***** Provided records *****

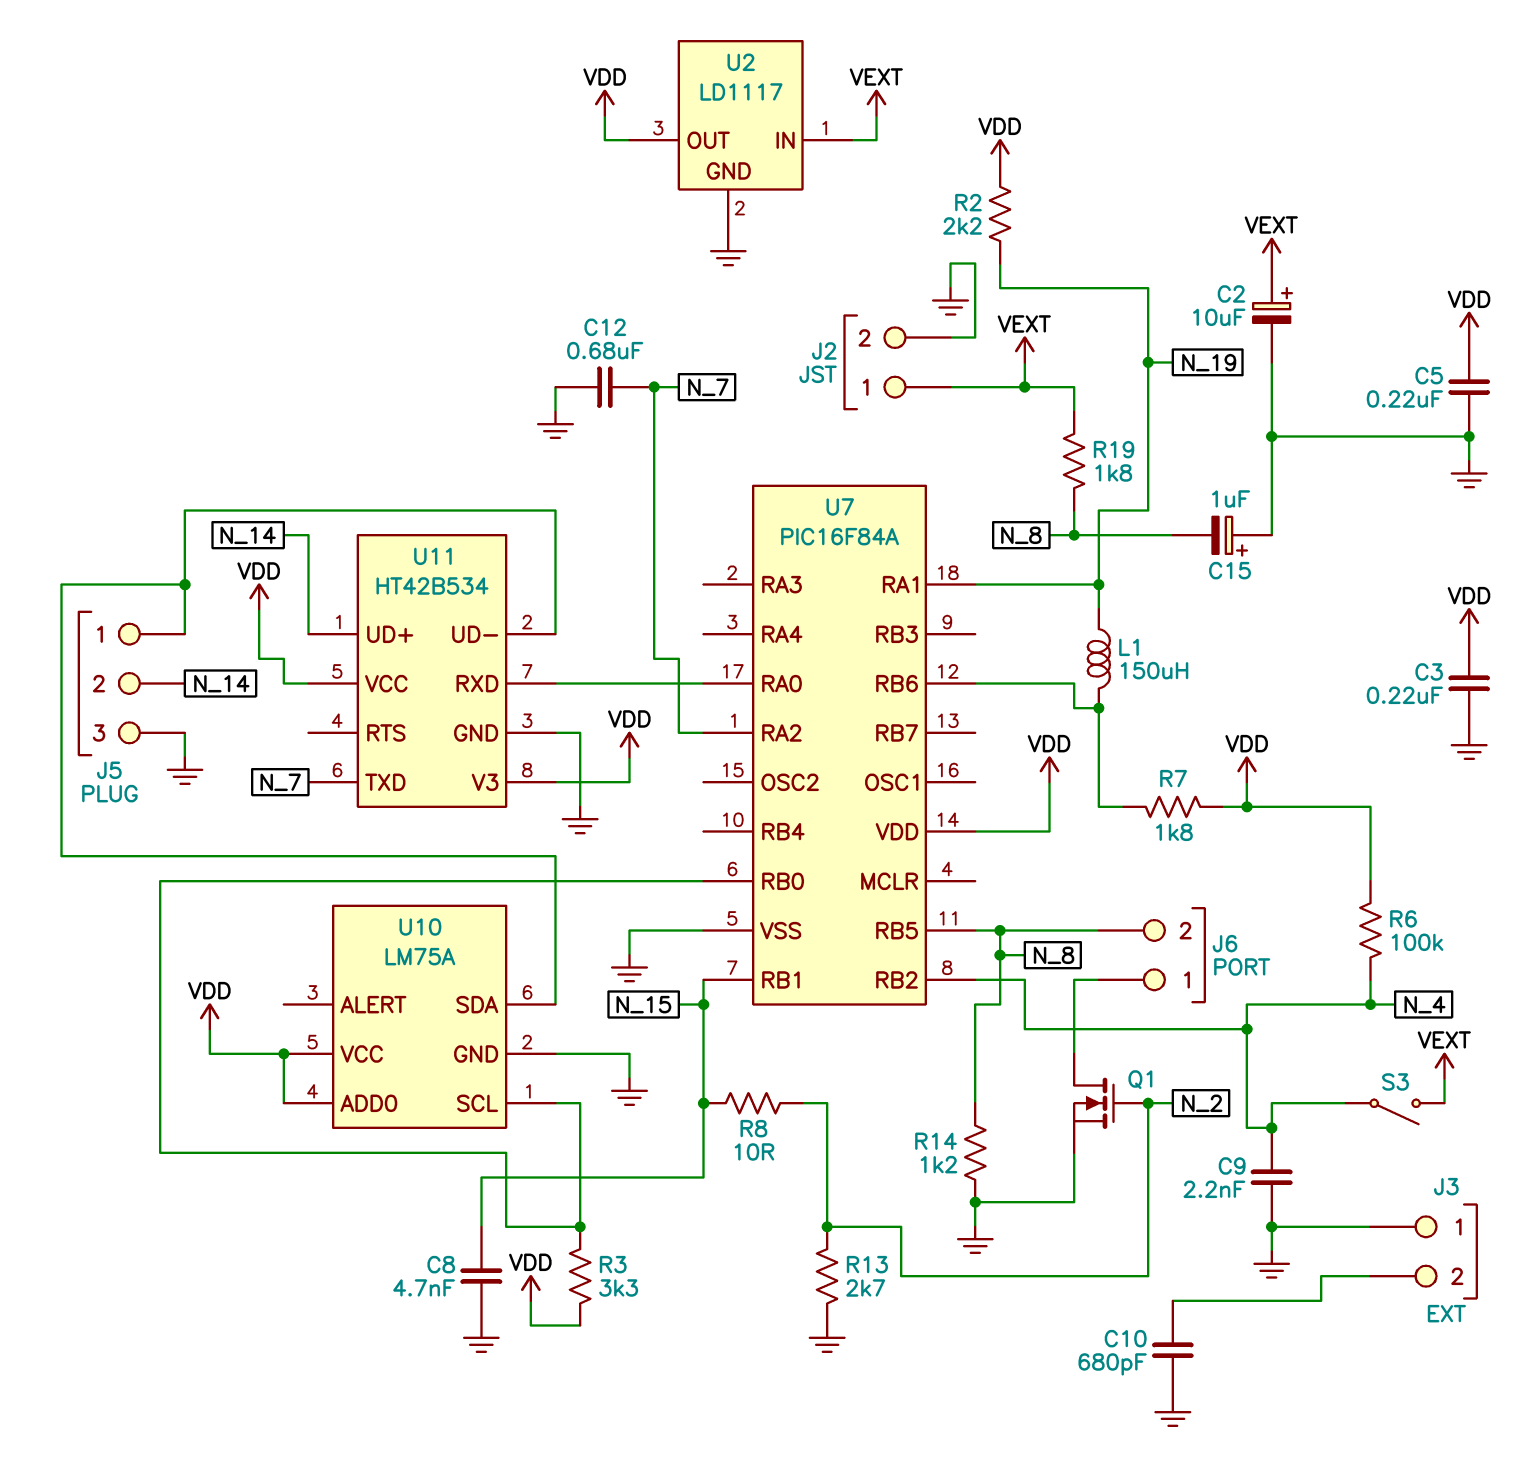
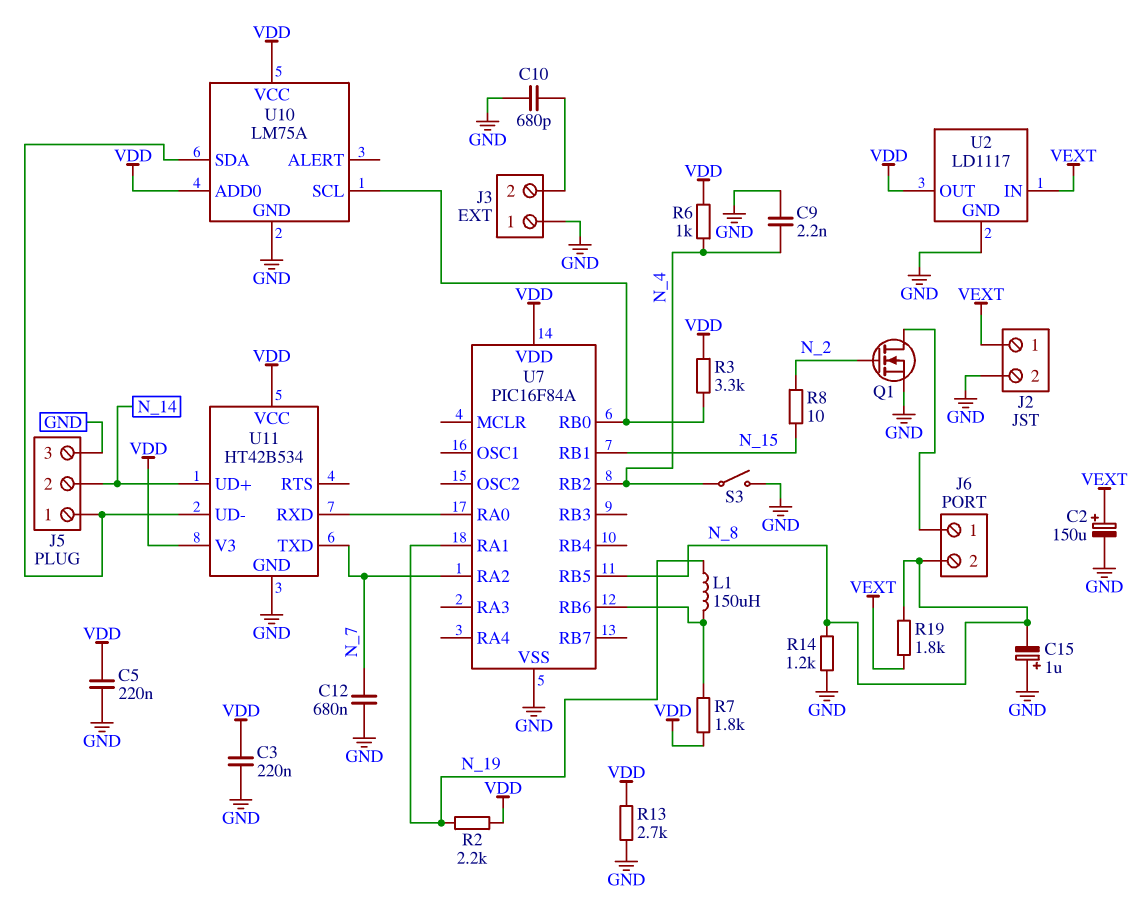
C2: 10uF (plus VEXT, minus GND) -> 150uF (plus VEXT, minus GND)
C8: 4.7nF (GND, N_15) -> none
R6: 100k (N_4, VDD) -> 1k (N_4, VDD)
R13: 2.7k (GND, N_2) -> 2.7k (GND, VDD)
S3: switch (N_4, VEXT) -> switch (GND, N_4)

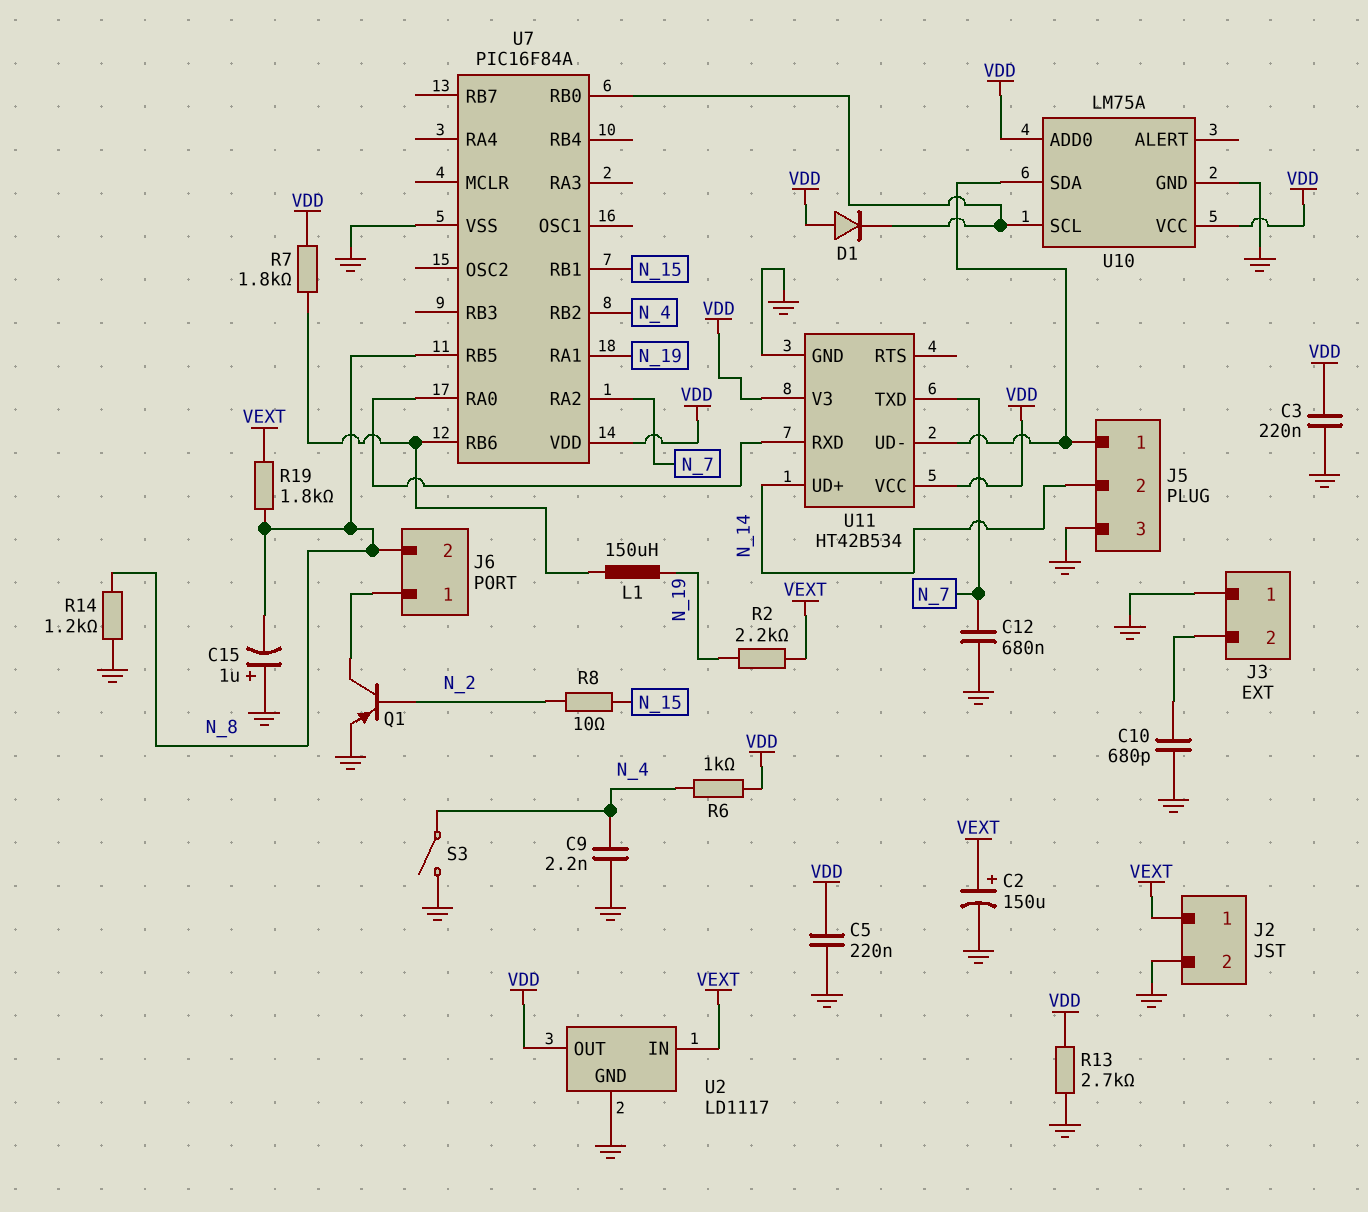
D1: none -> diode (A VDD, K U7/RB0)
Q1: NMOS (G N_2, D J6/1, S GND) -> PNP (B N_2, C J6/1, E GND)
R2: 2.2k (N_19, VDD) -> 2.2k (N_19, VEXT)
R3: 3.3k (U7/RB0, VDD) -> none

*****

Task description - Copy out all the data above exactly, minus the images.

Output for this exercise -
C2: 10uF (plus VEXT, minus GND) -> 150uF (plus VEXT, minus GND)
C8: 4.7nF (GND, N_15) -> none
R6: 100k (N_4, VDD) -> 1k (N_4, VDD)
R13: 2.7k (GND, N_2) -> 2.7k (GND, VDD)
S3: switch (N_4, VEXT) -> switch (GND, N_4)

D1: none -> diode (A VDD, K U7/RB0)
Q1: NMOS (G N_2, D J6/1, S GND) -> PNP (B N_2, C J6/1, E GND)
R2: 2.2k (N_19, VDD) -> 2.2k (N_19, VEXT)
R3: 3.3k (U7/RB0, VDD) -> none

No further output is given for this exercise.